**Problem requirements:** Copy out the entire listing word for word.

┏━━

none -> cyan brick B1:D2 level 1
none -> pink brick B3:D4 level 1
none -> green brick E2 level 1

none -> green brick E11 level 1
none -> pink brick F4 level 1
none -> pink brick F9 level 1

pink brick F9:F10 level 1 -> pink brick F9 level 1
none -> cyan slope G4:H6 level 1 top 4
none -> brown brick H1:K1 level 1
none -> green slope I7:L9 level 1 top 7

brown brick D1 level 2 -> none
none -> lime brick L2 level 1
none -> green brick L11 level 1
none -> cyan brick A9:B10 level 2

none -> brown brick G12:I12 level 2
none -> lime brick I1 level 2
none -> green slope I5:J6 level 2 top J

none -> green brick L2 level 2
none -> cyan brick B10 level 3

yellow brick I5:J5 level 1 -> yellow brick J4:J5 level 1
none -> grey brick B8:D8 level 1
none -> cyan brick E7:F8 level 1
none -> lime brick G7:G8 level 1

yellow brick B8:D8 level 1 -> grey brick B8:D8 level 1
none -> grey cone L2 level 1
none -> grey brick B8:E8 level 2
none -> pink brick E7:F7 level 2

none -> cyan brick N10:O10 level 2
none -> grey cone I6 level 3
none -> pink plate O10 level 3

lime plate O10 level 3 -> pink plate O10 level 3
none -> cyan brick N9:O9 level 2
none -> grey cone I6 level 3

┗━━

**Solution to this task:**
none -> cyan brick B1:D2 level 1
none -> pink brick B3:D4 level 1
none -> green brick E2 level 1

none -> green brick E11 level 1
none -> pink brick F4 level 1
none -> pink brick F9 level 1

pink brick F9:F10 level 1 -> pink brick F9 level 1
none -> cyan slope G4:H6 level 1 top 4
none -> brown brick H1:K1 level 1
none -> green slope I7:L9 level 1 top 7

brown brick D1 level 2 -> none
none -> lime brick L2 level 1
none -> green brick L11 level 1
none -> cyan brick A9:B10 level 2

none -> brown brick G12:I12 level 2
none -> lime brick I1 level 2
none -> green slope I5:J6 level 2 top J

none -> green brick L2 level 2
none -> cyan brick B10 level 3

yellow brick I5:J5 level 1 -> yellow brick J4:J5 level 1
none -> grey brick B8:D8 level 1
none -> cyan brick E7:F8 level 1
none -> lime brick G7:G8 level 1

yellow brick B8:D8 level 1 -> grey brick B8:D8 level 1
none -> grey cone L2 level 1
none -> grey brick B8:E8 level 2
none -> pink brick E7:F7 level 2

none -> cyan brick N10:O10 level 2
none -> grey cone I6 level 3
none -> pink plate O10 level 3

lime plate O10 level 3 -> pink plate O10 level 3
none -> cyan brick N9:O9 level 2
none -> grey cone I6 level 3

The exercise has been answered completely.